Aim of the task »
All lines in the data below carrying the string "signals" are to be located and copied.

Source information »
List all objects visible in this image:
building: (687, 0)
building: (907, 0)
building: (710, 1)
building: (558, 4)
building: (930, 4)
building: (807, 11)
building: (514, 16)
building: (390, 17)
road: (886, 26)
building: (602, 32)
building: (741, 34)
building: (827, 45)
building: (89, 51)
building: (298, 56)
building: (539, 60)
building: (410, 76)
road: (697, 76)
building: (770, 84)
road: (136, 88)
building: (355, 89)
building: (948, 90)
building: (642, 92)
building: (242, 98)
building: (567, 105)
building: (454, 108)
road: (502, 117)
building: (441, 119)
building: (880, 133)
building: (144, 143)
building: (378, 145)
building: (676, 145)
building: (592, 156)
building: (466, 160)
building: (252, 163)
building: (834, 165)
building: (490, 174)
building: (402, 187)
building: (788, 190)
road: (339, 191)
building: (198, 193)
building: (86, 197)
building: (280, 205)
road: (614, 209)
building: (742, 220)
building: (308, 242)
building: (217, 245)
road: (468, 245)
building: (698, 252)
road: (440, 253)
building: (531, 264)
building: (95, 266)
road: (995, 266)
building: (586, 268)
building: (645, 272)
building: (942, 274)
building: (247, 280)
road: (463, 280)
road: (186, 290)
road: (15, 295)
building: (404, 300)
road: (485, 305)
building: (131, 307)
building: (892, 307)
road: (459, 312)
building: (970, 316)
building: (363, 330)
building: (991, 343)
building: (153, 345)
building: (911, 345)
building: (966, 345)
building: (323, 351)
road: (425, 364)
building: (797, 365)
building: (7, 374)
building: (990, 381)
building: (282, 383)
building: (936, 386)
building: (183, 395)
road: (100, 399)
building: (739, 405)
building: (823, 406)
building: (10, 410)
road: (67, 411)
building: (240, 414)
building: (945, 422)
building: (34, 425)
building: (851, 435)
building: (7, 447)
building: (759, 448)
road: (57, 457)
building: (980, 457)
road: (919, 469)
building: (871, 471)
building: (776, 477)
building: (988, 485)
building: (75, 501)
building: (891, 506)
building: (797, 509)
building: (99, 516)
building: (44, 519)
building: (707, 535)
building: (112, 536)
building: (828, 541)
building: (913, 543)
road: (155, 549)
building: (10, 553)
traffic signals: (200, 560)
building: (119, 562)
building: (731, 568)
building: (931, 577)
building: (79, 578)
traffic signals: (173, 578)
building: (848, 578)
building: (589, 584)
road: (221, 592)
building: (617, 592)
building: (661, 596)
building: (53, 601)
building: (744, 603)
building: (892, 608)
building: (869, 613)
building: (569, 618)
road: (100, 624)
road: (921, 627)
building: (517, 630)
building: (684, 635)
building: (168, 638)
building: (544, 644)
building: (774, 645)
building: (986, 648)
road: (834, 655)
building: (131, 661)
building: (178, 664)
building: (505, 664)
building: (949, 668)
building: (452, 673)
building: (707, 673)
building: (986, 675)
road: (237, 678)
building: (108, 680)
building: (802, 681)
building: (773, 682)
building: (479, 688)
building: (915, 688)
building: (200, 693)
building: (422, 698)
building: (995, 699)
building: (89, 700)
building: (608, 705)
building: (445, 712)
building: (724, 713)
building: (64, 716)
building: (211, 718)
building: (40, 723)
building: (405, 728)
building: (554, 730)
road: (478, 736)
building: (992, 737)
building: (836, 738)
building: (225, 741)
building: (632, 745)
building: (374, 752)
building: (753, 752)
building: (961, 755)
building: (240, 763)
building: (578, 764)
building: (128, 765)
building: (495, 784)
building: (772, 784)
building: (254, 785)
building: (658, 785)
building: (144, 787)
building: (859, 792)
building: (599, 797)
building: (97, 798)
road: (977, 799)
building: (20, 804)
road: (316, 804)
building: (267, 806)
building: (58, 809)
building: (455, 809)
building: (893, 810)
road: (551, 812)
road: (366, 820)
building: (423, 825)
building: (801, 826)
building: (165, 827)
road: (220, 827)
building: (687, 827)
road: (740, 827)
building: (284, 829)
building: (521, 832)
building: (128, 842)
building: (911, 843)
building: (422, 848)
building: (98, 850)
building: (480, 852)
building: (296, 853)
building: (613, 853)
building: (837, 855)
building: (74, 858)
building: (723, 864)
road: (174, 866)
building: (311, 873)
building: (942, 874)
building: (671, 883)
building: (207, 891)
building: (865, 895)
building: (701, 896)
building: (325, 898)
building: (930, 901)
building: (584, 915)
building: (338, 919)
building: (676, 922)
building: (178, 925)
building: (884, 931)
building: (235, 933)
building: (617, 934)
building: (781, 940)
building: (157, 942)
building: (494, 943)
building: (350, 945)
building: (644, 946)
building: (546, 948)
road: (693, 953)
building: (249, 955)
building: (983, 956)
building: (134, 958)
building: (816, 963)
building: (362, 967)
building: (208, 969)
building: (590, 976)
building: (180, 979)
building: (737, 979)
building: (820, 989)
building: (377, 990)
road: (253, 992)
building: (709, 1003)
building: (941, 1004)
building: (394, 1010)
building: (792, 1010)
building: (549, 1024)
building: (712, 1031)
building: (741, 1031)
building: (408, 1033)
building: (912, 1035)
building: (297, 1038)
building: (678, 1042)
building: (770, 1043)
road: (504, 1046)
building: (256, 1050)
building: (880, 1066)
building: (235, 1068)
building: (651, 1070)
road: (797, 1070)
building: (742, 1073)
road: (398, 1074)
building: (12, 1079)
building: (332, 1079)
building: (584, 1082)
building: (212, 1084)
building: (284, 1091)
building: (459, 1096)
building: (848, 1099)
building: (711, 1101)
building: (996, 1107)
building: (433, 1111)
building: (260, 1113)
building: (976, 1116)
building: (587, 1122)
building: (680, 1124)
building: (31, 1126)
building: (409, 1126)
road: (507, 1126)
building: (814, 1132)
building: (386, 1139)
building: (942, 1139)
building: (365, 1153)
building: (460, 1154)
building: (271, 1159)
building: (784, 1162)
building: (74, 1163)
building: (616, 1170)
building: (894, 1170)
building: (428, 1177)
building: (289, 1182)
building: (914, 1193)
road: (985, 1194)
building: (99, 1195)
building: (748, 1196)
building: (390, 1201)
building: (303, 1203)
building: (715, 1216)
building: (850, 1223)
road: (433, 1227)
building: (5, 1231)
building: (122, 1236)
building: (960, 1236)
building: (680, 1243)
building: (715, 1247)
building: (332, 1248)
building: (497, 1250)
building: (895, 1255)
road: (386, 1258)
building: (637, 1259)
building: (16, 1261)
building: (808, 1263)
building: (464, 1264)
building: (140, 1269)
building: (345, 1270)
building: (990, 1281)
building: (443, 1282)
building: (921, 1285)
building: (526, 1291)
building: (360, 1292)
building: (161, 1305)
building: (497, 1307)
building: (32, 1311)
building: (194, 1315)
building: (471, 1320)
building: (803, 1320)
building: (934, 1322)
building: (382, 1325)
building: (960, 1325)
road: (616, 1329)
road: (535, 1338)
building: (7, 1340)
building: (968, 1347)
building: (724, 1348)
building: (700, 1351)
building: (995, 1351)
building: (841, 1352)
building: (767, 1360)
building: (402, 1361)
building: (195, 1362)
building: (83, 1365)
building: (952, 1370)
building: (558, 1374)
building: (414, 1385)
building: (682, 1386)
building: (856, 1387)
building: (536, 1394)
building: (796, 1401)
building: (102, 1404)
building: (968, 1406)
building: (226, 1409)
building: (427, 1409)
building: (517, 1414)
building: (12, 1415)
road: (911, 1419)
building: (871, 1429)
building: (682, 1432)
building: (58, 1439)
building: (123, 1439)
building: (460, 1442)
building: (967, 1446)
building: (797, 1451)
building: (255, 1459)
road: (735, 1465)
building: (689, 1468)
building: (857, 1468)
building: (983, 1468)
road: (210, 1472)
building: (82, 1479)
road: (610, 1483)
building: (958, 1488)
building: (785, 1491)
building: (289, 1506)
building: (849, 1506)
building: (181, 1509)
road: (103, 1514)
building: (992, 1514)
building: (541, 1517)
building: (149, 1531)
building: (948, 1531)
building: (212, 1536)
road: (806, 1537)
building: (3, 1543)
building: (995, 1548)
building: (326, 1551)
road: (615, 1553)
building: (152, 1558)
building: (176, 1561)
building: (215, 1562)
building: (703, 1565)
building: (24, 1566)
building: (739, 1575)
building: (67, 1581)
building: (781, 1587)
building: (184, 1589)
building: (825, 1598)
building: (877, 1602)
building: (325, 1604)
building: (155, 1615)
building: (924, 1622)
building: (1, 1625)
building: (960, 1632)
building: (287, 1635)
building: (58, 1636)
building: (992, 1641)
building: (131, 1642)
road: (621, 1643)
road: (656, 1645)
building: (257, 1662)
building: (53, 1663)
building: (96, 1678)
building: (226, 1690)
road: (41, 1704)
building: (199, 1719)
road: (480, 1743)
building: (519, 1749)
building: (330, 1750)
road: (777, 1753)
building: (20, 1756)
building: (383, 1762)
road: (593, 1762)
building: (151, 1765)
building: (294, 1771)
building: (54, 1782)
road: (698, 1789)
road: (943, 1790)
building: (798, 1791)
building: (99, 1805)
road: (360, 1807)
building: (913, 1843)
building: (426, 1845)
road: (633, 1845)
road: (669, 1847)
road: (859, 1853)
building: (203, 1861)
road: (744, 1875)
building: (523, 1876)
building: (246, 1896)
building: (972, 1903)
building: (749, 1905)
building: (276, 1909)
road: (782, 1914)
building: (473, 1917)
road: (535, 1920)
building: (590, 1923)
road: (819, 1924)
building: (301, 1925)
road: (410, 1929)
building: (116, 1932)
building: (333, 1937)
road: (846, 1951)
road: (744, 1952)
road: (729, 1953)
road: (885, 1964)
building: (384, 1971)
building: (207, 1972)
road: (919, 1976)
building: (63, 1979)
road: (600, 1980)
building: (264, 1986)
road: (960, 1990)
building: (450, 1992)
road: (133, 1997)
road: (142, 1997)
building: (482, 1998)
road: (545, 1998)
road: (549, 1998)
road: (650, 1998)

Task result »
traffic signals: (200, 560)
traffic signals: (173, 578)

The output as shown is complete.